Task goal: What is needed is a faithful transcription of all the data below, pictures excluded.

**** Data in this exercise ****

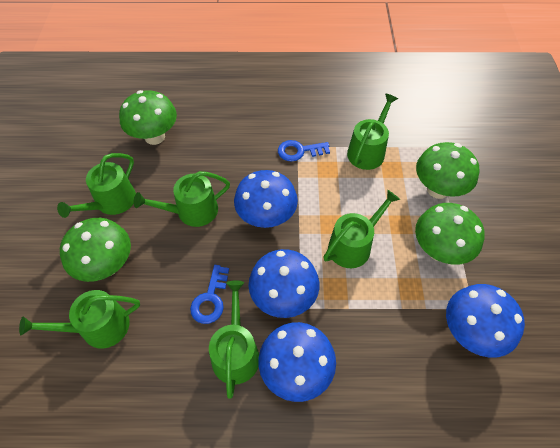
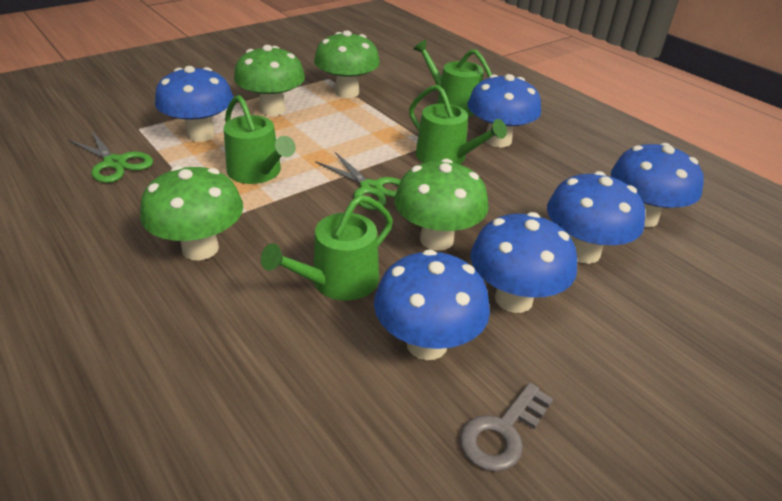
blue key: 2 -> 0
blue mushroom: 4 -> 6
green scissors: 0 -> 2
green watering can: 6 -> 4
grey key: 0 -> 1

****

Solution:
blue key: 2 -> 0
blue mushroom: 4 -> 6
green scissors: 0 -> 2
green watering can: 6 -> 4
grey key: 0 -> 1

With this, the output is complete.